### [REQUIRED ACTION]
Could you set down the listing below exactly and omit its images?

»»

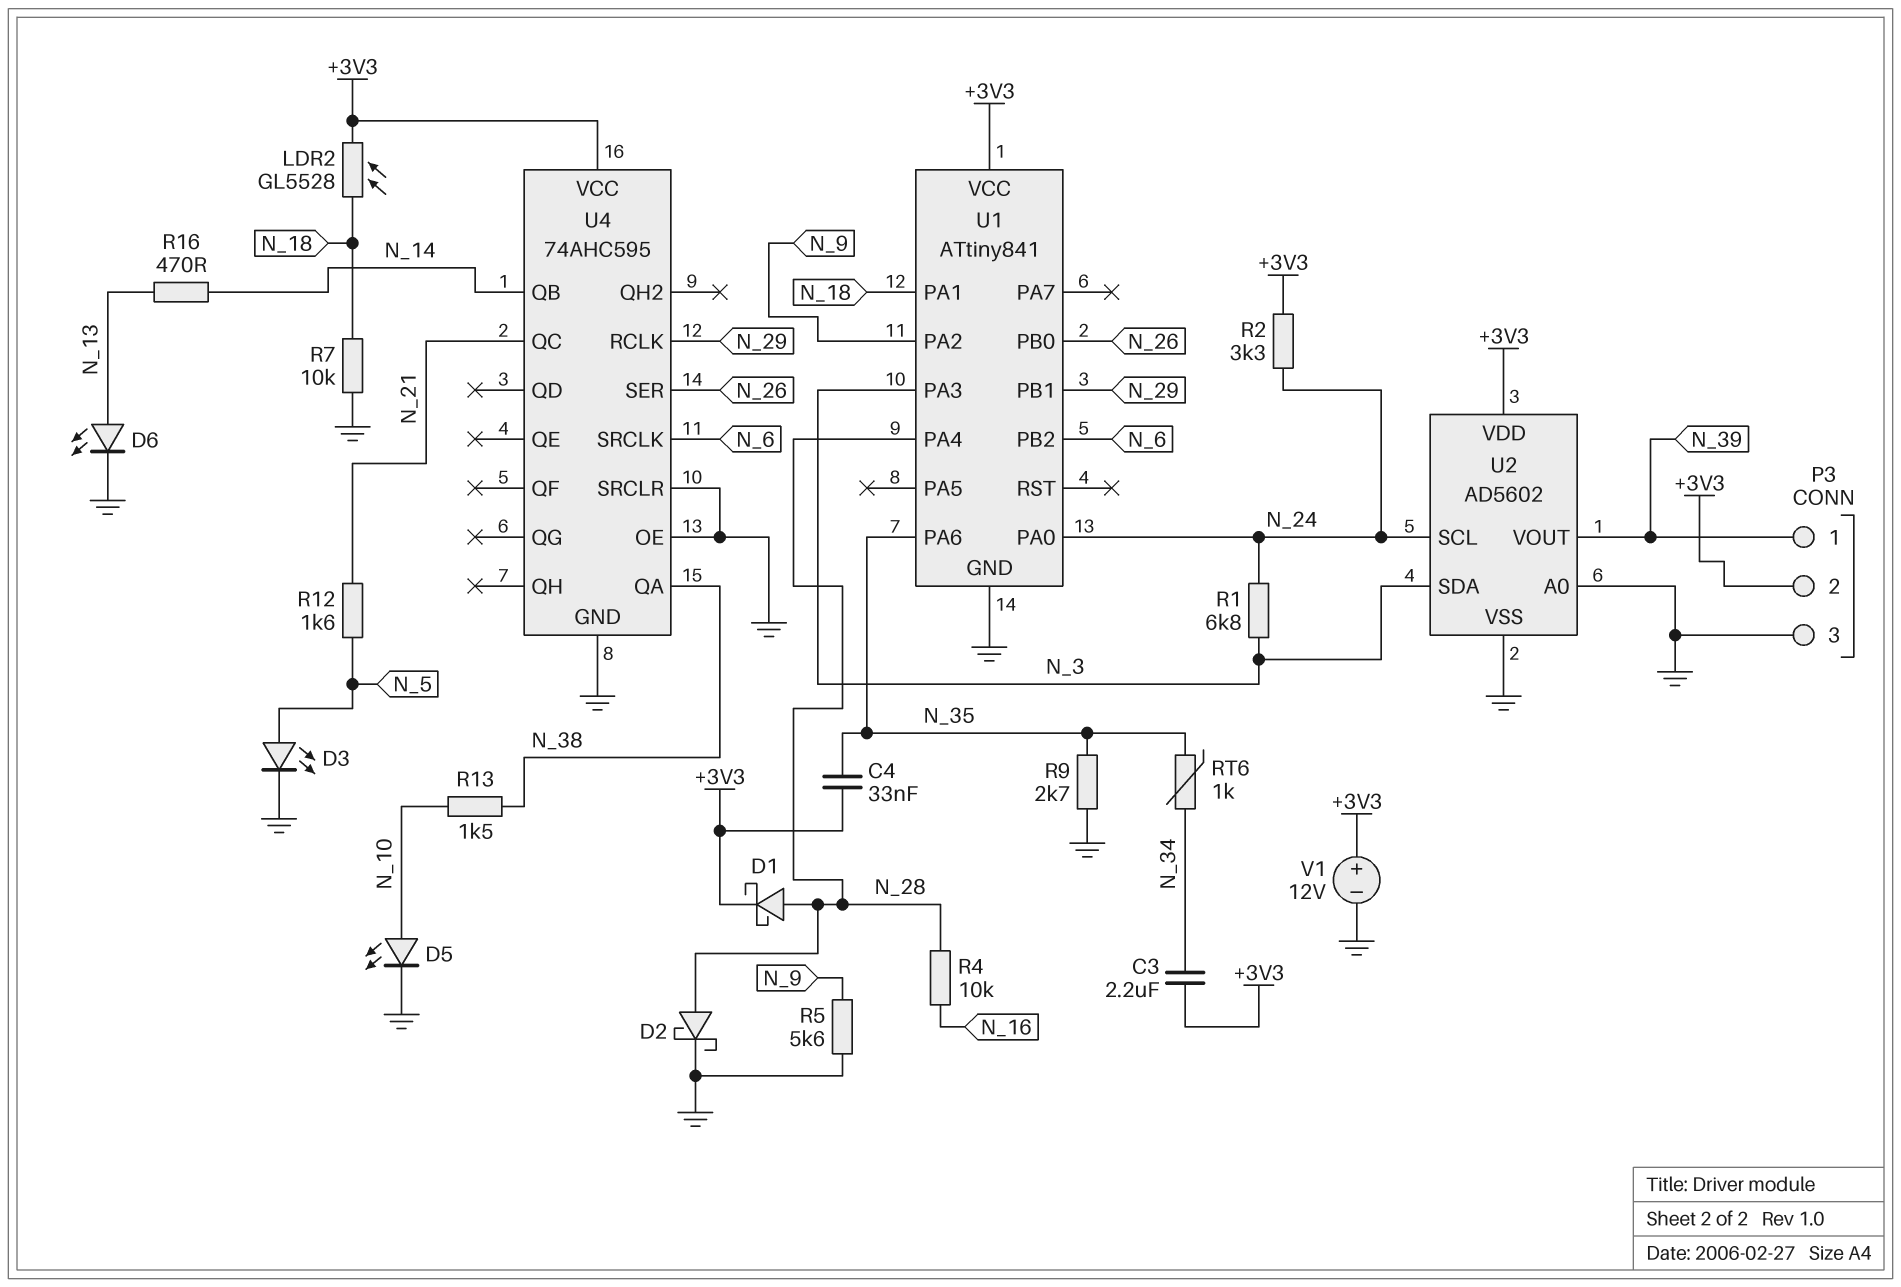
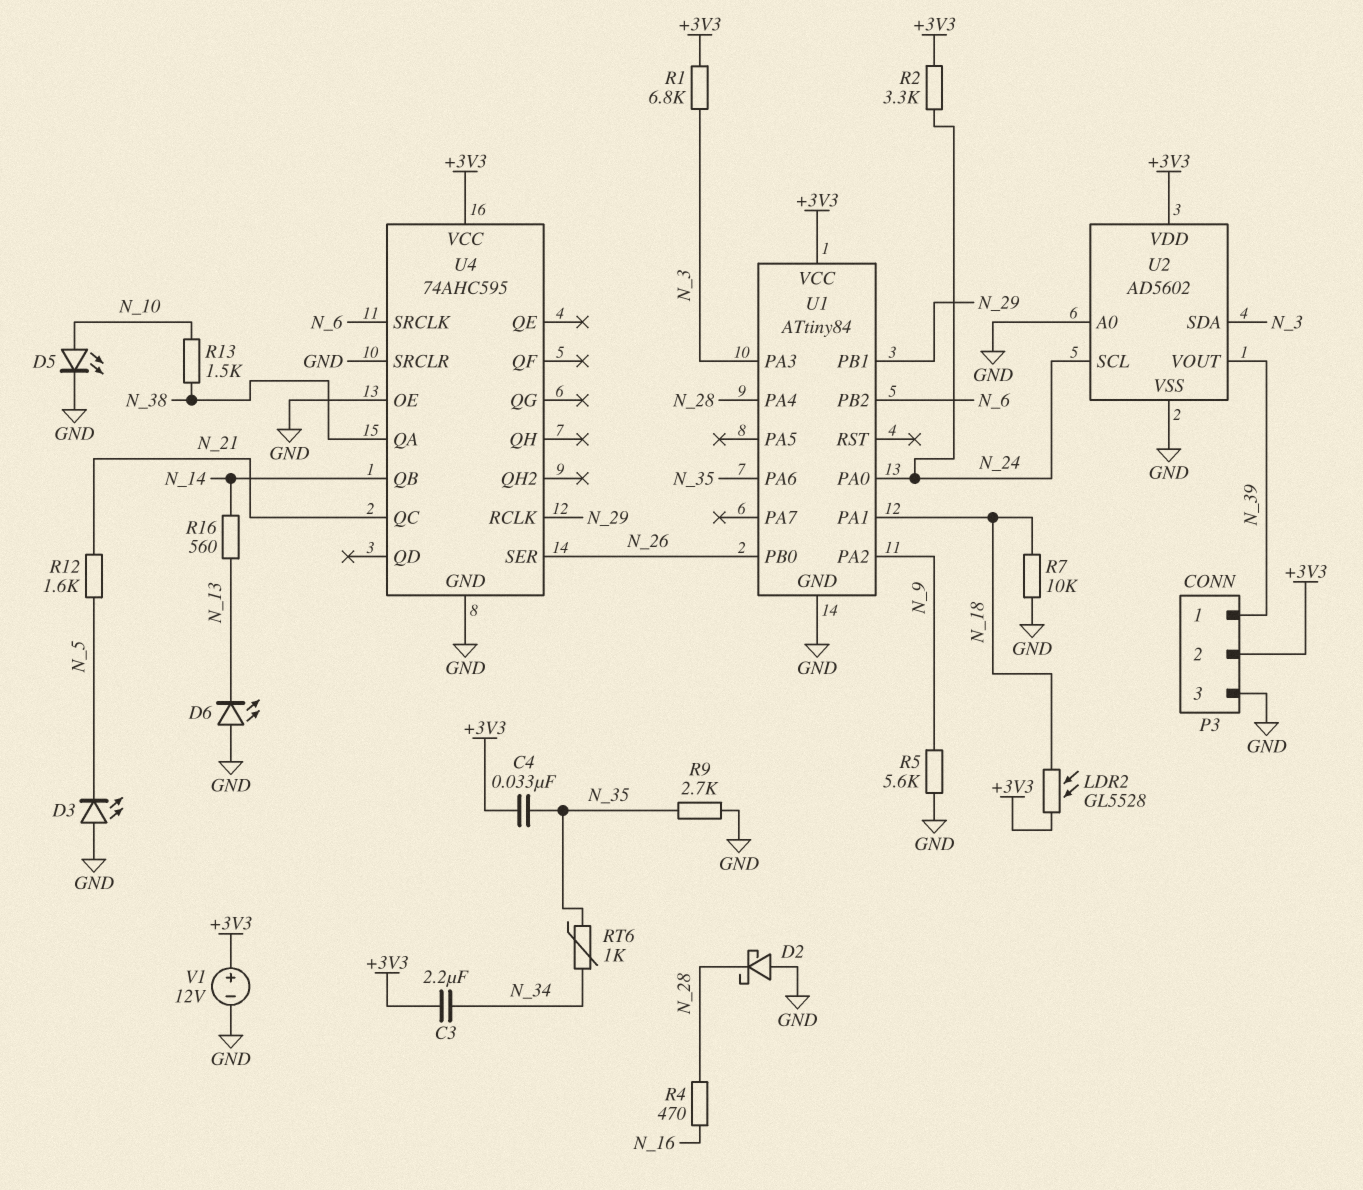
D1: schottky (A N_28, K +3V3) -> none
D2: schottky (A N_28, K GND) -> schottky (A GND, K N_28)
D3: LED (A N_5, K GND) -> LED (A GND, K N_5)
D6: LED (A N_13, K GND) -> LED (A GND, K N_13)
R1: 6.8k (N_3, N_24) -> 6.8k (+3V3, N_3)
R4: 10k (N_16, N_28) -> 470 (N_16, N_28)
R16: 470 (N_13, N_14) -> 560 (N_13, N_14)
U1: ATtiny841 -> ATtiny84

««

### [COMPLETED TASK]
D1: schottky (A N_28, K +3V3) -> none
D2: schottky (A N_28, K GND) -> schottky (A GND, K N_28)
D3: LED (A N_5, K GND) -> LED (A GND, K N_5)
D6: LED (A N_13, K GND) -> LED (A GND, K N_13)
R1: 6.8k (N_3, N_24) -> 6.8k (+3V3, N_3)
R4: 10k (N_16, N_28) -> 470 (N_16, N_28)
R16: 470 (N_13, N_14) -> 560 (N_13, N_14)
U1: ATtiny841 -> ATtiny84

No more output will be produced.